# What you are asked to do
Please repeat the records exactly from their first line, finishing at the line containing "R10: 68k (GND, n9) -> none" and including it.

# Records to process
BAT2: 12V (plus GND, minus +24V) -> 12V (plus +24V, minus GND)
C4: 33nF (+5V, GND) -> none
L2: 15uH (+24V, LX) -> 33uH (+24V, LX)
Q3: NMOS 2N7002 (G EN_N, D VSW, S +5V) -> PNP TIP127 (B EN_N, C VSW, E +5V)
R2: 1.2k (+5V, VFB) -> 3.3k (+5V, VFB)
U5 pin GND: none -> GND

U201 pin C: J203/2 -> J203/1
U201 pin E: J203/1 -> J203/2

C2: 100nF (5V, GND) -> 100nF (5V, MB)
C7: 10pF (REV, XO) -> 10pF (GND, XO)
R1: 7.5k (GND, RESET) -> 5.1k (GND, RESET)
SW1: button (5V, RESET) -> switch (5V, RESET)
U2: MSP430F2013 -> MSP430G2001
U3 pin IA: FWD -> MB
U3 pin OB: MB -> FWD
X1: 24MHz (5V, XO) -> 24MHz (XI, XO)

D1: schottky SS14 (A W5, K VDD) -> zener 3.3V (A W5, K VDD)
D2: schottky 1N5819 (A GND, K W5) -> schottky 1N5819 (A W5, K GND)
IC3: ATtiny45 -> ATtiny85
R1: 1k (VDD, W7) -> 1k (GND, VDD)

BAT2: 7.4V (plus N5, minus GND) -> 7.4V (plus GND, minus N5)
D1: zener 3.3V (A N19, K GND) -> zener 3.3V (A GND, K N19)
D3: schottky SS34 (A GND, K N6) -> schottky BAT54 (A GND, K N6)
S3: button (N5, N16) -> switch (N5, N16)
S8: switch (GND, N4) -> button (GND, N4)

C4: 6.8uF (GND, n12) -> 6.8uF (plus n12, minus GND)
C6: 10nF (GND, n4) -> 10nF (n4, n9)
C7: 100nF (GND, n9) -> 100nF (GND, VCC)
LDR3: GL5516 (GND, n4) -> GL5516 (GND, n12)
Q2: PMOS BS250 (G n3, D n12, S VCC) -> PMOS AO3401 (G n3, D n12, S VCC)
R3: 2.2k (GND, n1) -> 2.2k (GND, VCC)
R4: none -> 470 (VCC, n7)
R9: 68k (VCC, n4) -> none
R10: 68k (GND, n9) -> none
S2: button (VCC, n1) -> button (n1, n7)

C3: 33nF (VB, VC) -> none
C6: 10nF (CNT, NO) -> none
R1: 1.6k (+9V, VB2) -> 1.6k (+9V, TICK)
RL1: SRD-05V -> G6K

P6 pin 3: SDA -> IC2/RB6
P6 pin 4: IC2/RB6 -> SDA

# Result
BAT2: 12V (plus GND, minus +24V) -> 12V (plus +24V, minus GND)
C4: 33nF (+5V, GND) -> none
L2: 15uH (+24V, LX) -> 33uH (+24V, LX)
Q3: NMOS 2N7002 (G EN_N, D VSW, S +5V) -> PNP TIP127 (B EN_N, C VSW, E +5V)
R2: 1.2k (+5V, VFB) -> 3.3k (+5V, VFB)
U5 pin GND: none -> GND

U201 pin C: J203/2 -> J203/1
U201 pin E: J203/1 -> J203/2

C2: 100nF (5V, GND) -> 100nF (5V, MB)
C7: 10pF (REV, XO) -> 10pF (GND, XO)
R1: 7.5k (GND, RESET) -> 5.1k (GND, RESET)
SW1: button (5V, RESET) -> switch (5V, RESET)
U2: MSP430F2013 -> MSP430G2001
U3 pin IA: FWD -> MB
U3 pin OB: MB -> FWD
X1: 24MHz (5V, XO) -> 24MHz (XI, XO)

D1: schottky SS14 (A W5, K VDD) -> zener 3.3V (A W5, K VDD)
D2: schottky 1N5819 (A GND, K W5) -> schottky 1N5819 (A W5, K GND)
IC3: ATtiny45 -> ATtiny85
R1: 1k (VDD, W7) -> 1k (GND, VDD)

BAT2: 7.4V (plus N5, minus GND) -> 7.4V (plus GND, minus N5)
D1: zener 3.3V (A N19, K GND) -> zener 3.3V (A GND, K N19)
D3: schottky SS34 (A GND, K N6) -> schottky BAT54 (A GND, K N6)
S3: button (N5, N16) -> switch (N5, N16)
S8: switch (GND, N4) -> button (GND, N4)

C4: 6.8uF (GND, n12) -> 6.8uF (plus n12, minus GND)
C6: 10nF (GND, n4) -> 10nF (n4, n9)
C7: 100nF (GND, n9) -> 100nF (GND, VCC)
LDR3: GL5516 (GND, n4) -> GL5516 (GND, n12)
Q2: PMOS BS250 (G n3, D n12, S VCC) -> PMOS AO3401 (G n3, D n12, S VCC)
R3: 2.2k (GND, n1) -> 2.2k (GND, VCC)
R4: none -> 470 (VCC, n7)
R9: 68k (VCC, n4) -> none
R10: 68k (GND, n9) -> none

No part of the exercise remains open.